+++ Provided material

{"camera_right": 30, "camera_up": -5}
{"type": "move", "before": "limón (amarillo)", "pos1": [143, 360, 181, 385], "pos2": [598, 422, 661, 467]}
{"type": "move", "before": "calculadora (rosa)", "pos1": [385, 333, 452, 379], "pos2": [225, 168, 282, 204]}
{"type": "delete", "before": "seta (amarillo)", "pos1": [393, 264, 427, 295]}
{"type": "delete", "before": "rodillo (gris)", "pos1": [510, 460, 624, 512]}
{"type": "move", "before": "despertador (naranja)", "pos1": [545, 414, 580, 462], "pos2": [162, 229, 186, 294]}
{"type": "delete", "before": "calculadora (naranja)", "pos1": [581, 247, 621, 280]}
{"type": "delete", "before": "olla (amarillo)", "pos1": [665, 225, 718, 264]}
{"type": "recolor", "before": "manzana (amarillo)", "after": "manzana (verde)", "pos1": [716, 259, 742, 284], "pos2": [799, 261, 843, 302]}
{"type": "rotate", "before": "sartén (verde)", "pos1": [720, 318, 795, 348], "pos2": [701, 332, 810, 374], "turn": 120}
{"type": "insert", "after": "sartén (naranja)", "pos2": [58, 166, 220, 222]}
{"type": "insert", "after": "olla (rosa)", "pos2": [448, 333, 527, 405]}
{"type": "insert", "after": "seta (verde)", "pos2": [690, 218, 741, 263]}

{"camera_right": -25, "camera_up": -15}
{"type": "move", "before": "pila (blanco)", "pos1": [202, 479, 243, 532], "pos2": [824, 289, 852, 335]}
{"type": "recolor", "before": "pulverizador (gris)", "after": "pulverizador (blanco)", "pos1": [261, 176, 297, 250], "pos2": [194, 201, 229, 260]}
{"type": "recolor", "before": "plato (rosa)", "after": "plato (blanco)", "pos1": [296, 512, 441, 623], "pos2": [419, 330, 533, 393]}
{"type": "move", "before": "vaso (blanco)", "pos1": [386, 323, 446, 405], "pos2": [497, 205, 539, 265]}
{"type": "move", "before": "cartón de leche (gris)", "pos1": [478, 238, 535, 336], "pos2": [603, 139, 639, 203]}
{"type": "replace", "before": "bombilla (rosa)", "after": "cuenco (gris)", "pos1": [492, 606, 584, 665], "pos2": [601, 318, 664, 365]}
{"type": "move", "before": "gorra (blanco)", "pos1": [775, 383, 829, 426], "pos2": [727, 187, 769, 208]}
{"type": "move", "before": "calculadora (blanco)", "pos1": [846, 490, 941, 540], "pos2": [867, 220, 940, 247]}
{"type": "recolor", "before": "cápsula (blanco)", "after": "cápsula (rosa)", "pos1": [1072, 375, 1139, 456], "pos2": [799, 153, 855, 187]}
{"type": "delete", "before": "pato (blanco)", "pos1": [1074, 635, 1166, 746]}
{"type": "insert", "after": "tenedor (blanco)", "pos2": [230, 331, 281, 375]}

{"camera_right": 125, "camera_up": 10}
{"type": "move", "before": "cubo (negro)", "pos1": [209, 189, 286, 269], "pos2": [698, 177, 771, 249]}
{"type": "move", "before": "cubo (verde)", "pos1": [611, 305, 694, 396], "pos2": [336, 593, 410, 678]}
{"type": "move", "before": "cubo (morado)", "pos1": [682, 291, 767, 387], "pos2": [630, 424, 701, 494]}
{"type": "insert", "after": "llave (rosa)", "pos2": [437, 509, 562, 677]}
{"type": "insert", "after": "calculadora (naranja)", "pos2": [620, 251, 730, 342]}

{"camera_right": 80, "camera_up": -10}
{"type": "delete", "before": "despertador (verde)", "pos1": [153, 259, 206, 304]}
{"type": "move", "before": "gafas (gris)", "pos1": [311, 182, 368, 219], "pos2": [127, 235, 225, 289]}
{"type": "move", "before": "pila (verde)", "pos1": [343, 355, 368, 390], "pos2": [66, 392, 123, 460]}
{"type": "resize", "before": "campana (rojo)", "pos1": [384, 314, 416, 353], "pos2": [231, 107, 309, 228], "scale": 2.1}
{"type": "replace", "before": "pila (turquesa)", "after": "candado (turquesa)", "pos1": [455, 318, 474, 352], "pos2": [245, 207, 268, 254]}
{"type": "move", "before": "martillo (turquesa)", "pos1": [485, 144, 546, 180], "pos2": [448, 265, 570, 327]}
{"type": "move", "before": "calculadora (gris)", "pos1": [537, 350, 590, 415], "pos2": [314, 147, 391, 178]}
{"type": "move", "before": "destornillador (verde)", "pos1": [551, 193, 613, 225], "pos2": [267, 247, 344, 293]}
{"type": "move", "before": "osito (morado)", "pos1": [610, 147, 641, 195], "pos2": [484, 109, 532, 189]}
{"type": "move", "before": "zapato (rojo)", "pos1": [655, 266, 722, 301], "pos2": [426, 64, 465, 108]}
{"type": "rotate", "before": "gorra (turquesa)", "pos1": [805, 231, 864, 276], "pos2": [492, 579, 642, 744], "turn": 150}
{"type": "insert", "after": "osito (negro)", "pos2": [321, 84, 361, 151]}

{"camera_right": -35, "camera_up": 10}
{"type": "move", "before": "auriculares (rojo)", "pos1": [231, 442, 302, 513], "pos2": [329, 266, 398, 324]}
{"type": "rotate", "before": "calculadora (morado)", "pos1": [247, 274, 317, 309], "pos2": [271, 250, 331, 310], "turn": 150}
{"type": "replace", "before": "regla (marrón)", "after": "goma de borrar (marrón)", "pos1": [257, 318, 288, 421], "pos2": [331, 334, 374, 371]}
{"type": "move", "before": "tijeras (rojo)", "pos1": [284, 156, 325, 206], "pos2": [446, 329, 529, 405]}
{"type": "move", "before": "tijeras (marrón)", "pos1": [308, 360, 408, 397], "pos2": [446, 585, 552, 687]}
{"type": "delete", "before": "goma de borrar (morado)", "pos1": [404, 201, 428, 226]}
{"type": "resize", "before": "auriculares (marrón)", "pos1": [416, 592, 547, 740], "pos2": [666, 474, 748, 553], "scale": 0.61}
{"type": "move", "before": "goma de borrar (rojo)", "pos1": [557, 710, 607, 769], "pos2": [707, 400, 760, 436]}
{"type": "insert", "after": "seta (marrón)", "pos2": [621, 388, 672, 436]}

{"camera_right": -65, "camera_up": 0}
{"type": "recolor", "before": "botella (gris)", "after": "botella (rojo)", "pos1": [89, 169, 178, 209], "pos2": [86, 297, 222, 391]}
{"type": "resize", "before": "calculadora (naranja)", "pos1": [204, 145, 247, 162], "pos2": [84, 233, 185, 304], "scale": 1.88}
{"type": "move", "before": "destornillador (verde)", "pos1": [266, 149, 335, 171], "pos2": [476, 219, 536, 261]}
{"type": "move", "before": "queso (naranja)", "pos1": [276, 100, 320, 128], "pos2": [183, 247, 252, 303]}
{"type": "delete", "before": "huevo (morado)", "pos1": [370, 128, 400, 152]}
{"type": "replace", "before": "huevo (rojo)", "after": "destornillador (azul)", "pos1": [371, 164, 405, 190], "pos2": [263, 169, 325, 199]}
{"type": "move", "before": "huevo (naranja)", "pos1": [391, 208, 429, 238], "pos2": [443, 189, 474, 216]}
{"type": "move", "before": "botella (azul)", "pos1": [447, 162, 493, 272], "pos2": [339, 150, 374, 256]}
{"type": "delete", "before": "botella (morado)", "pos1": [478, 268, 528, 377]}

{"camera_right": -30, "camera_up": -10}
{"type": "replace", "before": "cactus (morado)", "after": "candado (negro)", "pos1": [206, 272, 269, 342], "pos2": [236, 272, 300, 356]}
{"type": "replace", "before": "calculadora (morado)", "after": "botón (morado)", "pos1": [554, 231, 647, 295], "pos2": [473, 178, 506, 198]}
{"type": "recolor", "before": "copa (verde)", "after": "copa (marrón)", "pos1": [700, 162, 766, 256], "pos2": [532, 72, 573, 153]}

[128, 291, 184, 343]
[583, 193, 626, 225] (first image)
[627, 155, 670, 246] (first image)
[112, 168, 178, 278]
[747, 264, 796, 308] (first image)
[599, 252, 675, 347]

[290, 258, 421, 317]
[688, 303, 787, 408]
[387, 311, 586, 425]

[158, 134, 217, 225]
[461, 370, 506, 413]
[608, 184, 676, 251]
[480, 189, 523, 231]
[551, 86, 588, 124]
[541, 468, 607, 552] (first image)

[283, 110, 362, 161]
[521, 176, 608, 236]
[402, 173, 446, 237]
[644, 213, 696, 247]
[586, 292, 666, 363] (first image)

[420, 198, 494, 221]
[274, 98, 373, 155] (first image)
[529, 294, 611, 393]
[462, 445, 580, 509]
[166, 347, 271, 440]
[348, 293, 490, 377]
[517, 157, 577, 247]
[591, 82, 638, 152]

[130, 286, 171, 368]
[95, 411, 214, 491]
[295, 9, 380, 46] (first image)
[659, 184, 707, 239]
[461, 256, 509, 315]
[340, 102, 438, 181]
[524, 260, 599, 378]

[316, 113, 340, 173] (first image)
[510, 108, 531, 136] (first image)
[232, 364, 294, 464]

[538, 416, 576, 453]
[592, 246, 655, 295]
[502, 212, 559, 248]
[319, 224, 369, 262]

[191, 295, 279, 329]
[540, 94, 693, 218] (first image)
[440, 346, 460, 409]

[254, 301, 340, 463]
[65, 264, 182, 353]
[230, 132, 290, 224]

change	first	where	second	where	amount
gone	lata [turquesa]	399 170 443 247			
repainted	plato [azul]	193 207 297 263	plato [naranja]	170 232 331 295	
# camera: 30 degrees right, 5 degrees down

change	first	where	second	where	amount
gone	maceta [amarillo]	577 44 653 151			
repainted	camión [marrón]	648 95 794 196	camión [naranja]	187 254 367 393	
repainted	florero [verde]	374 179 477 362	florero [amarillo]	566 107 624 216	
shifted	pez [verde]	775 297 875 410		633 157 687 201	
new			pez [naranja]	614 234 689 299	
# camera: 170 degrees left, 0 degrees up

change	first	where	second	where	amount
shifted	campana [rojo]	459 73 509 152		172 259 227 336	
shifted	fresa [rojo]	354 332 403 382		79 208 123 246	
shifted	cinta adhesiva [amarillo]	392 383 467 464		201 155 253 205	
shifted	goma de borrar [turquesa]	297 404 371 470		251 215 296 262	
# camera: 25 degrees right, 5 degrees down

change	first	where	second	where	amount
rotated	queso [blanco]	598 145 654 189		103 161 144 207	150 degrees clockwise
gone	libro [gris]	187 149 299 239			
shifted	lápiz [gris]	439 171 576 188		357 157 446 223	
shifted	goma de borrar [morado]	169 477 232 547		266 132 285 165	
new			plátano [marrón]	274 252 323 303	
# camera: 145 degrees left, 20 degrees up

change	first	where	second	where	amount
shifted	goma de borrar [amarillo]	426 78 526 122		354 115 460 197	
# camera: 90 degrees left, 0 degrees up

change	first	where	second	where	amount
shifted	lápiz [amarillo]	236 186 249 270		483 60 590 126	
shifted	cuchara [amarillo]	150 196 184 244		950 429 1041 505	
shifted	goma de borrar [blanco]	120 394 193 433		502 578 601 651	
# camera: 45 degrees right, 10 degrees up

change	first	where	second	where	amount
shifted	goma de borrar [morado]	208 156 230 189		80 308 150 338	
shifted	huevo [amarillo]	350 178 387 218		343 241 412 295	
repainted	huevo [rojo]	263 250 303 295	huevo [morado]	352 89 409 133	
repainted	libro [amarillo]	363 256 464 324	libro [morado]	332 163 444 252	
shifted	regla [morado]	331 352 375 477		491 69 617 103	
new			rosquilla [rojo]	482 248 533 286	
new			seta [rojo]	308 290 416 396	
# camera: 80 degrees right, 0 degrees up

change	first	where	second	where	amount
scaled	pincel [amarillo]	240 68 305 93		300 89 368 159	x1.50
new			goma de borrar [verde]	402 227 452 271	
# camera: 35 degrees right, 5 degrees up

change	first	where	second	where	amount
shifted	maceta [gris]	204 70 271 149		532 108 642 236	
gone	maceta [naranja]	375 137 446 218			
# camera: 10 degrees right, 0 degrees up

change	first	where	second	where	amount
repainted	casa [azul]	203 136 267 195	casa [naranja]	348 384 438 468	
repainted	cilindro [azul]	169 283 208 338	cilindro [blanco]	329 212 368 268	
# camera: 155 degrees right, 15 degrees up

++++++

» **To do**: Please go through the entries and show every line with the word "sartén".

» **Written answer**:
{"type": "rotate", "before": "sartén (verde)", "pos1": [720, 318, 795, 348], "pos2": [701, 332, 810, 374], "turn": 120}
{"type": "insert", "after": "sartén (naranja)", "pos2": [58, 166, 220, 222]}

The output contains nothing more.